Task directions: Find the line with "LUX: VEML7700 -> BH1750" and the line with "IMU1 pin SDA: A0 -> TX" in the entries below; output exactly those two lines, every line between them, and no others.

Start of Data records

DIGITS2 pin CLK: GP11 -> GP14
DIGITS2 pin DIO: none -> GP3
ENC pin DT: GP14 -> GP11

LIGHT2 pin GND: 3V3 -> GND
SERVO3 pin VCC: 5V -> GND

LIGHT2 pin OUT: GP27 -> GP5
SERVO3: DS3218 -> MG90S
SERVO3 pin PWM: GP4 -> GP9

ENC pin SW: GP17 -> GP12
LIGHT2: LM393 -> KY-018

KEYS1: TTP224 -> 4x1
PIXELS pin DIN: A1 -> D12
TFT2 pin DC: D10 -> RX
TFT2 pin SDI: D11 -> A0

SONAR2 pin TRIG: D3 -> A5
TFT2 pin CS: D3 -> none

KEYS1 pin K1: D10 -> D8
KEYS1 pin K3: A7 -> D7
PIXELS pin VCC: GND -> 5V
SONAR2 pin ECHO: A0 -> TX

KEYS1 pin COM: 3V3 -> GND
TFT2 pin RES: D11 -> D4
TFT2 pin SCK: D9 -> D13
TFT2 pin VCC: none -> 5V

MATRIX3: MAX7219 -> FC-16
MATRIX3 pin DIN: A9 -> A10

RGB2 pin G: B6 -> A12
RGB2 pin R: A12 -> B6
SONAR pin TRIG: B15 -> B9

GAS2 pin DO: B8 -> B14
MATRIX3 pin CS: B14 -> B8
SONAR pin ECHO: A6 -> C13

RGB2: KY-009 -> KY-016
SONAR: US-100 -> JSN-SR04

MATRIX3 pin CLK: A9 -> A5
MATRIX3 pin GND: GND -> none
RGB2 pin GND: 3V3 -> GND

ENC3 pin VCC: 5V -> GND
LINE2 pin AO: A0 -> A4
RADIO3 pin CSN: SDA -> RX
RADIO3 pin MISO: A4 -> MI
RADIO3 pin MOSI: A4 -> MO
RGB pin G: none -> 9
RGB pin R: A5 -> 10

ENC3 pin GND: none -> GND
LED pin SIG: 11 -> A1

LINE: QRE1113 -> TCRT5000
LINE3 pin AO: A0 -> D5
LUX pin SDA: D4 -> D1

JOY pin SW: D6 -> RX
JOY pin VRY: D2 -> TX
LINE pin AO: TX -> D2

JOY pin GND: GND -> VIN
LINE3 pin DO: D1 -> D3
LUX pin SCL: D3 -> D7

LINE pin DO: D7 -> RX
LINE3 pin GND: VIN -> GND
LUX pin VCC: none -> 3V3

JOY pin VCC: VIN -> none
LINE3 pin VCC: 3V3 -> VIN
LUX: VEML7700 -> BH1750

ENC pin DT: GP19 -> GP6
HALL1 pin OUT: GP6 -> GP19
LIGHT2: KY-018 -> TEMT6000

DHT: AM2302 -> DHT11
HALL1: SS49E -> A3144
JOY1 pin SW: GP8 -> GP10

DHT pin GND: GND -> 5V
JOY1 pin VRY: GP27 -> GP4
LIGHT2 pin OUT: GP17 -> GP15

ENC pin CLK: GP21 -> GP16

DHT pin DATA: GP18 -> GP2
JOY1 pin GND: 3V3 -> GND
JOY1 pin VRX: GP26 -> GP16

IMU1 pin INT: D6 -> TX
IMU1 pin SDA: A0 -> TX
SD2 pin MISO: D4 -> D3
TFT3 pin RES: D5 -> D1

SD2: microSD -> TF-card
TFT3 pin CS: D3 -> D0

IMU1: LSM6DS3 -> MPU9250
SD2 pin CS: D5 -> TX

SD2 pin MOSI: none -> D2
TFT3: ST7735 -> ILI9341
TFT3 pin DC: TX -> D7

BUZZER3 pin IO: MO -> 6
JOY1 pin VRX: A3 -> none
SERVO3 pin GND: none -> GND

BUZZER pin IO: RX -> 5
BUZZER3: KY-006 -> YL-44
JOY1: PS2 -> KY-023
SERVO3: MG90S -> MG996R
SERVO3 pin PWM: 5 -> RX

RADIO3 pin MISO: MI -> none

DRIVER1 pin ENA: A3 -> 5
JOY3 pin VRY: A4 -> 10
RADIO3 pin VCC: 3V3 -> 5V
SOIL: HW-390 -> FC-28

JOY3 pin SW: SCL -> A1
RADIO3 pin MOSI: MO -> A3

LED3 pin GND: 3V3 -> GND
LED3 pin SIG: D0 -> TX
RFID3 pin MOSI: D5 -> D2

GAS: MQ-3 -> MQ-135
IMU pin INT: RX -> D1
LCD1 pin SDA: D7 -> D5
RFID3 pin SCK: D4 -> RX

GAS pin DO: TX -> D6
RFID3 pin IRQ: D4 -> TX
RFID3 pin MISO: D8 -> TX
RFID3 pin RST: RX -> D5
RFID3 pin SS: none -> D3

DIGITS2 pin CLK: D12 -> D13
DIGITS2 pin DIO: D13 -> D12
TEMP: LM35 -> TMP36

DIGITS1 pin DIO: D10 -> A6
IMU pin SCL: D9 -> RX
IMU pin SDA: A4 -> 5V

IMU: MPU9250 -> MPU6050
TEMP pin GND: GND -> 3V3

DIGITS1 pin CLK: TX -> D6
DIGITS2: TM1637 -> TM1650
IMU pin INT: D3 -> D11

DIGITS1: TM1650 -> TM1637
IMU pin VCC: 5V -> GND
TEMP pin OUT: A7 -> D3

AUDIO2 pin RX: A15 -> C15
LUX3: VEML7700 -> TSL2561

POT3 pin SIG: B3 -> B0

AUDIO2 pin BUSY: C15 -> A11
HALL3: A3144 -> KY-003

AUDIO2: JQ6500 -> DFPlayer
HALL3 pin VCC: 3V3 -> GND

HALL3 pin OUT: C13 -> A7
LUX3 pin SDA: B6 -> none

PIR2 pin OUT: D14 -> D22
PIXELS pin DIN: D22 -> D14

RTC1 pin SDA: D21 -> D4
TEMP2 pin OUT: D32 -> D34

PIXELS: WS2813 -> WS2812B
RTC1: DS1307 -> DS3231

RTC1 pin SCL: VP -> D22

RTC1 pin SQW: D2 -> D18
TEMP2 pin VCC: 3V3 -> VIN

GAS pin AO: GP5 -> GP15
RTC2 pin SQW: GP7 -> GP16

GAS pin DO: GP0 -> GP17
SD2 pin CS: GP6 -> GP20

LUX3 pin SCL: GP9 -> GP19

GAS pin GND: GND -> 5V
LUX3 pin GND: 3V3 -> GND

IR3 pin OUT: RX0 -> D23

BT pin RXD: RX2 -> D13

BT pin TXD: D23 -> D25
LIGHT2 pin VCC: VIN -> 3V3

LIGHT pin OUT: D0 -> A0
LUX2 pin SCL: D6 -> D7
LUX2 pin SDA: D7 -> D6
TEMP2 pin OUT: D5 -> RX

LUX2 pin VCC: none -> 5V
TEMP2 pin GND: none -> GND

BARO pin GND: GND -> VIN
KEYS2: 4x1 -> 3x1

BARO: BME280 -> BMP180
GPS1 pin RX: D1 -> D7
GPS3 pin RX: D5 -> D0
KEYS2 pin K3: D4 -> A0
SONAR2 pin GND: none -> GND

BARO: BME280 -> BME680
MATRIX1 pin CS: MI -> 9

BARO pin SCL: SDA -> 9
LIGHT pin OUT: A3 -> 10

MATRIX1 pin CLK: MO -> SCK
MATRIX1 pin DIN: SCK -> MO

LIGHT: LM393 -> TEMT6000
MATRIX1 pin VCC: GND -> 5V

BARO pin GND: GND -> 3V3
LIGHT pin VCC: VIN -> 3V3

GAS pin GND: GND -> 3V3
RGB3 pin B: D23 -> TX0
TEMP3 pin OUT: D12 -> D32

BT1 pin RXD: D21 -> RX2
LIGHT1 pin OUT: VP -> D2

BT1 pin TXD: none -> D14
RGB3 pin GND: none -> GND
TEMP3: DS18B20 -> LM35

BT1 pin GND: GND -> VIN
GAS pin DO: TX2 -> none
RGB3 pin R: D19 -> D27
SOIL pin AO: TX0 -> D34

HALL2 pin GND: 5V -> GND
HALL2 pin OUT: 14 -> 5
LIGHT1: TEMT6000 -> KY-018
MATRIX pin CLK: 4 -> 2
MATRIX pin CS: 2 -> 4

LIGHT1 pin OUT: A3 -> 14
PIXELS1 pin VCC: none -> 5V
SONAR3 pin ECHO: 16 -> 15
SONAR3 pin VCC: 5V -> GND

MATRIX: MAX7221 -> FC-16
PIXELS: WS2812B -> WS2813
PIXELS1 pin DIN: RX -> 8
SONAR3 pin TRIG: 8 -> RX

End of Data records

Response to the exercise:
LUX: VEML7700 -> BH1750

ENC pin DT: GP19 -> GP6
HALL1 pin OUT: GP6 -> GP19
LIGHT2: KY-018 -> TEMT6000

DHT: AM2302 -> DHT11
HALL1: SS49E -> A3144
JOY1 pin SW: GP8 -> GP10

DHT pin GND: GND -> 5V
JOY1 pin VRY: GP27 -> GP4
LIGHT2 pin OUT: GP17 -> GP15

ENC pin CLK: GP21 -> GP16

DHT pin DATA: GP18 -> GP2
JOY1 pin GND: 3V3 -> GND
JOY1 pin VRX: GP26 -> GP16

IMU1 pin INT: D6 -> TX
IMU1 pin SDA: A0 -> TX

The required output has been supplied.